*** DATASET RECORDS ***
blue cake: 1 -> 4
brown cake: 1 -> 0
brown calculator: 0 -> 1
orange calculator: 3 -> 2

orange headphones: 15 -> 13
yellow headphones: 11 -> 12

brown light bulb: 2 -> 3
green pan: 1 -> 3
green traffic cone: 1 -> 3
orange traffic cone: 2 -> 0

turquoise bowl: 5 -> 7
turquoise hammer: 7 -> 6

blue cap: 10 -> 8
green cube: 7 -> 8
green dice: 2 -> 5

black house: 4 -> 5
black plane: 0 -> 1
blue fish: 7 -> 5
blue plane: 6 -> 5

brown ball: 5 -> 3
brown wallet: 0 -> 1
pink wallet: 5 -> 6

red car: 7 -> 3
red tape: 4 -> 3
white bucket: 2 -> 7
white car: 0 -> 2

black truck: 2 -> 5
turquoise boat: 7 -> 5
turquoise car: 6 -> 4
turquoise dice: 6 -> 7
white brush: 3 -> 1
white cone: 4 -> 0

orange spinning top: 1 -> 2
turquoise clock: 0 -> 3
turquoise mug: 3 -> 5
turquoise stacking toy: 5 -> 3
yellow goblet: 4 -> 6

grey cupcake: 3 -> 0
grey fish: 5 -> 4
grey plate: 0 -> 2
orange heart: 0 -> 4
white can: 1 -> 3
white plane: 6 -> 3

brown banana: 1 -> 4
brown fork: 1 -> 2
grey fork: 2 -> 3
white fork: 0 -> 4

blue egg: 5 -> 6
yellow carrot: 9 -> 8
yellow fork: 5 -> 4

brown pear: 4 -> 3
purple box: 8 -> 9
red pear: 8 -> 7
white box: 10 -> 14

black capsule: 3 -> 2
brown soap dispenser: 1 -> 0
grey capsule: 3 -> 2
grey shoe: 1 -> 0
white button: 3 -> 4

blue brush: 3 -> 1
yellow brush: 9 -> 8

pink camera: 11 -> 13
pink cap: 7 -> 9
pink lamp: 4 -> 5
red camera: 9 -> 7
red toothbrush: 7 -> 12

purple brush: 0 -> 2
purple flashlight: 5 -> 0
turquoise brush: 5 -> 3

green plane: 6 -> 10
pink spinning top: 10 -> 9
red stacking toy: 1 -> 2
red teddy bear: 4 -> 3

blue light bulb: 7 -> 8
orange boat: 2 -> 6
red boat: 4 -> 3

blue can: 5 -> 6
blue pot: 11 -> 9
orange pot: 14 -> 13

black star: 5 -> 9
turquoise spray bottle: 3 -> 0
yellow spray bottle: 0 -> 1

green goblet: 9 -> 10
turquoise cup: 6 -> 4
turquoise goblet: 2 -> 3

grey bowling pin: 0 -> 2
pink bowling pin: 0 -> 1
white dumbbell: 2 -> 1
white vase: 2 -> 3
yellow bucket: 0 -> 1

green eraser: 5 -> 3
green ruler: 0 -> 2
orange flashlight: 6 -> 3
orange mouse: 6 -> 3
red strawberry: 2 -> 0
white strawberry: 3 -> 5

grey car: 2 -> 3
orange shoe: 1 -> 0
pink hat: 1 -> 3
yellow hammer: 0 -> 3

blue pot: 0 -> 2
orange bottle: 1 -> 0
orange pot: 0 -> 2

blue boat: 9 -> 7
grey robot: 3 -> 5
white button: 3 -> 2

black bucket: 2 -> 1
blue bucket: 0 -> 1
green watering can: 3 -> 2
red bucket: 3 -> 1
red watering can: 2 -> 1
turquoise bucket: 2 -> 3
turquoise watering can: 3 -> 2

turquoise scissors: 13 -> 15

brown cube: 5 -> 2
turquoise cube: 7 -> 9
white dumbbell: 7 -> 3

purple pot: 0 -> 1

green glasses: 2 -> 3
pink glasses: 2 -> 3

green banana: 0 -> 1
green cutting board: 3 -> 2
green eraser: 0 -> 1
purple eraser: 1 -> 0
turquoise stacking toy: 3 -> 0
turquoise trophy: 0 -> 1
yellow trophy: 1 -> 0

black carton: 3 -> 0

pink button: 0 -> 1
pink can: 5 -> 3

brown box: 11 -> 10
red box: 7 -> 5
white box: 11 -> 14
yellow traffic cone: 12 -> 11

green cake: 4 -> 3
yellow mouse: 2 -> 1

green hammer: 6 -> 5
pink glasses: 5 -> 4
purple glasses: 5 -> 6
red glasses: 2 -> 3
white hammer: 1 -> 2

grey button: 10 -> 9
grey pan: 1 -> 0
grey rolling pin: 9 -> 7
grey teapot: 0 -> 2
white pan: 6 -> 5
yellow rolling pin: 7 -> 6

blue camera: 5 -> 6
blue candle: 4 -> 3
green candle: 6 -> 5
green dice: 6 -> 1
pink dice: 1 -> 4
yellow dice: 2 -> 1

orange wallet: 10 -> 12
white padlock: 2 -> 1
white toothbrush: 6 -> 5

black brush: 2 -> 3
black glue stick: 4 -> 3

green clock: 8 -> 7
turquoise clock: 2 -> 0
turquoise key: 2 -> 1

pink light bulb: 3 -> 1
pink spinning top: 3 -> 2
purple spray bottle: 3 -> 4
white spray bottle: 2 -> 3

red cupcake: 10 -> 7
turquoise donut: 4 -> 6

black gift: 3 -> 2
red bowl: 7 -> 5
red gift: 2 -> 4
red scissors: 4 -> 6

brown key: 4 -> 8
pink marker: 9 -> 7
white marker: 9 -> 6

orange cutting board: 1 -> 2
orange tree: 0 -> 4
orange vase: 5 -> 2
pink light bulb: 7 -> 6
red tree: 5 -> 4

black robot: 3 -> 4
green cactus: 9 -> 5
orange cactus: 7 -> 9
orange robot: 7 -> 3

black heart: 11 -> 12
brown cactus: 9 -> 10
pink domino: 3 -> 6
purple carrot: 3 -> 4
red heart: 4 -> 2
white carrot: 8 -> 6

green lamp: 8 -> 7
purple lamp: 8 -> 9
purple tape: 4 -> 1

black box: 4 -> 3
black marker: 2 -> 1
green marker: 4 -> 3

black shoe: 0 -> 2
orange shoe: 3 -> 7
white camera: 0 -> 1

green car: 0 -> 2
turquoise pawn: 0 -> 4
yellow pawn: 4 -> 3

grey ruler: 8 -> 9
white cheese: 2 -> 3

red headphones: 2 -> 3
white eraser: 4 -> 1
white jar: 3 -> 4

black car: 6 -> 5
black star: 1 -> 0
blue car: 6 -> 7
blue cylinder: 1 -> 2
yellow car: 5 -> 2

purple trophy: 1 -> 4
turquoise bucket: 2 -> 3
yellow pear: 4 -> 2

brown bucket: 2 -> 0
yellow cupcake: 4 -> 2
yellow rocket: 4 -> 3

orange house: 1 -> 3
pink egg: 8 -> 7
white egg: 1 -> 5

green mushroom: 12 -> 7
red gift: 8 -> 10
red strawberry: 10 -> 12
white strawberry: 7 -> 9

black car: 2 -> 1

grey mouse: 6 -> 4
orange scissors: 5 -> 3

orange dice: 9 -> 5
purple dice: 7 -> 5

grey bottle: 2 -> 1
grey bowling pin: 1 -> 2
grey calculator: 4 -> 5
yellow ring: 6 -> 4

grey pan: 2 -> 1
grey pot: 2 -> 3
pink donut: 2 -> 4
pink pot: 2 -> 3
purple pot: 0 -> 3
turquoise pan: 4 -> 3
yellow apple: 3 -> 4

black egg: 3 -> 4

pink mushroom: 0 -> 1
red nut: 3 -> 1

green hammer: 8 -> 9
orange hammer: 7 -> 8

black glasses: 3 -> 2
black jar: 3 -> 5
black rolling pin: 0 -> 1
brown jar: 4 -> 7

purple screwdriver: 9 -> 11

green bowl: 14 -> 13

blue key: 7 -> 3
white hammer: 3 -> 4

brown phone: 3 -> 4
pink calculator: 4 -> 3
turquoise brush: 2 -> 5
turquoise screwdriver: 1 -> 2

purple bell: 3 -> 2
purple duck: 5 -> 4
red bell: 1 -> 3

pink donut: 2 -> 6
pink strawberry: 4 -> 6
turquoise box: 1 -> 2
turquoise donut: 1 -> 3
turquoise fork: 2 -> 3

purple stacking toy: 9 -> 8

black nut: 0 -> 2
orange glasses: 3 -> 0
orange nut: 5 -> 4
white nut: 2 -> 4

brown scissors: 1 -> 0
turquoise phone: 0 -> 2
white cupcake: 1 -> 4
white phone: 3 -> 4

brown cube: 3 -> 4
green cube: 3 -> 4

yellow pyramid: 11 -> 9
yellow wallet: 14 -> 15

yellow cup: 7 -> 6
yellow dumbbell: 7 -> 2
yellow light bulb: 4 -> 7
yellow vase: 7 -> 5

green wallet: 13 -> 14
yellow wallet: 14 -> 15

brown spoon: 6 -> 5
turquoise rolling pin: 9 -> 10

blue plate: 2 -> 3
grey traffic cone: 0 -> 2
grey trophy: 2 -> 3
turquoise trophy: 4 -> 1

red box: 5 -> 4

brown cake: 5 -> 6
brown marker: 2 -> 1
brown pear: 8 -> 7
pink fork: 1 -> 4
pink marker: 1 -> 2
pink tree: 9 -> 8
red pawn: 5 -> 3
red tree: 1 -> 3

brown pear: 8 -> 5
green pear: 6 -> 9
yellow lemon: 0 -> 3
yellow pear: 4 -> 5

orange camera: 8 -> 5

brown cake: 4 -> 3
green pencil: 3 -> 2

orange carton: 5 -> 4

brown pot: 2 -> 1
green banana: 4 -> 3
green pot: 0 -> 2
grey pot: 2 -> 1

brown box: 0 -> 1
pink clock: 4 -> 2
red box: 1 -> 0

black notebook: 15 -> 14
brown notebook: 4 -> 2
*** End of DATASET RECORDS ***
DIRECTIONS FOR THIS TASK
Print exactly the lines of the listing above starting at the line containing "black bucket: 2 -> 1" and ending at the line containing "green glasses: 2 -> 3", both included.

RESPONSE TO THIS TASK
black bucket: 2 -> 1
blue bucket: 0 -> 1
green watering can: 3 -> 2
red bucket: 3 -> 1
red watering can: 2 -> 1
turquoise bucket: 2 -> 3
turquoise watering can: 3 -> 2

turquoise scissors: 13 -> 15

brown cube: 5 -> 2
turquoise cube: 7 -> 9
white dumbbell: 7 -> 3

purple pot: 0 -> 1

green glasses: 2 -> 3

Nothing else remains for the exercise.